■ What is being asked: Aside from the pictures, the entries should be given again exactly.

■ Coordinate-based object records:
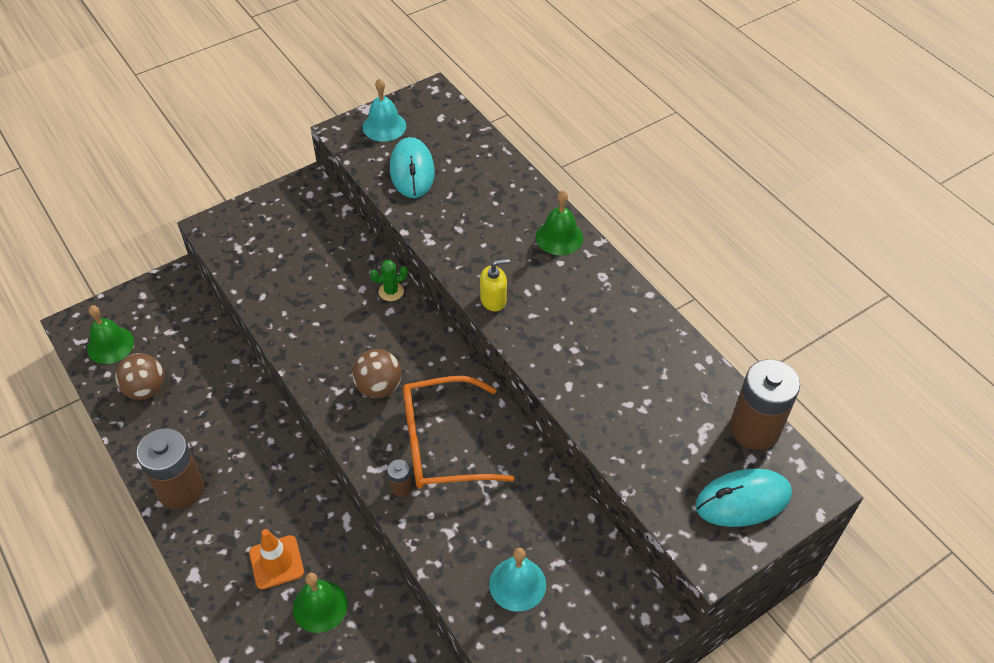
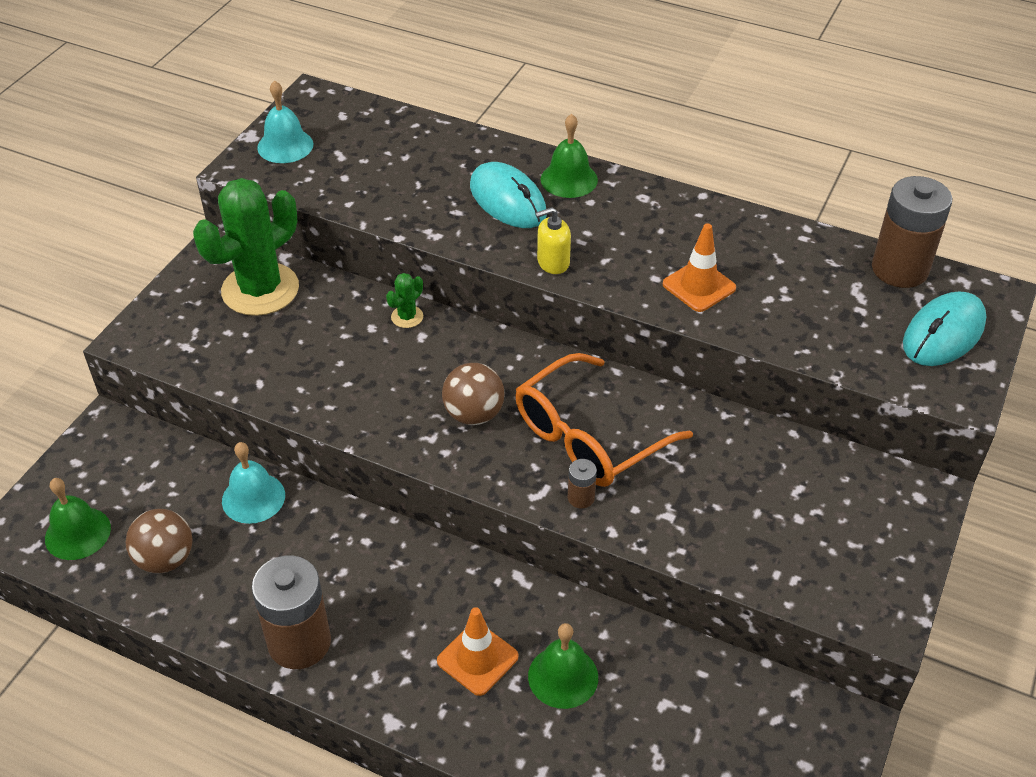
camera: 30 degrees left, 5 degrees down
(313, 226) = (260, 289): none -> green cactus
(412, 171) = (356, 177): turquoise mouse -> turquoise mouse (507, 200)
(493, 300) = (553, 262): yellow soap dispenser -> yellow soap dispenser turned 150 degrees counterclockwise
(517, 584) = (776, 528): turquoise bell -> turquoise bell (253, 498)
(584, 368) = (699, 286): none -> orange traffic cone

■ Solution below:
camera: 30 degrees left, 5 degrees down
(313, 226) = (260, 289): none -> green cactus
(412, 171) = (356, 177): turquoise mouse -> turquoise mouse (507, 200)
(493, 300) = (553, 262): yellow soap dispenser -> yellow soap dispenser turned 150 degrees counterclockwise
(517, 584) = (776, 528): turquoise bell -> turquoise bell (253, 498)
(584, 368) = (699, 286): none -> orange traffic cone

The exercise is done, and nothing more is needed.